*** Data for review Section Begins ***

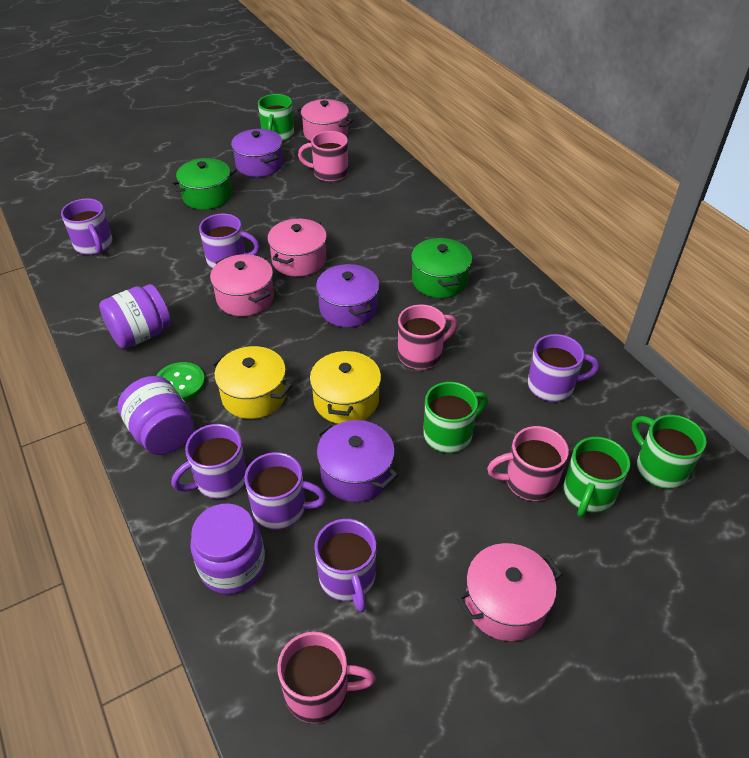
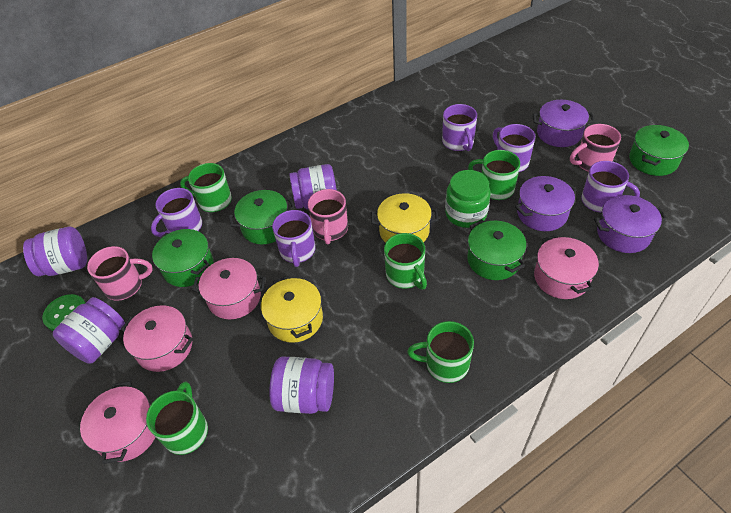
green jar: 0 -> 1
green mug: 4 -> 5
green pot: 2 -> 4
pink mug: 4 -> 3
purple jar: 3 -> 4
purple mug: 6 -> 5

*** Data for review Section Ends ***

Task requirements – This calls for an exact copy of all the entries above, with the pictures omitted.

Task solution –
green jar: 0 -> 1
green mug: 4 -> 5
green pot: 2 -> 4
pink mug: 4 -> 3
purple jar: 3 -> 4
purple mug: 6 -> 5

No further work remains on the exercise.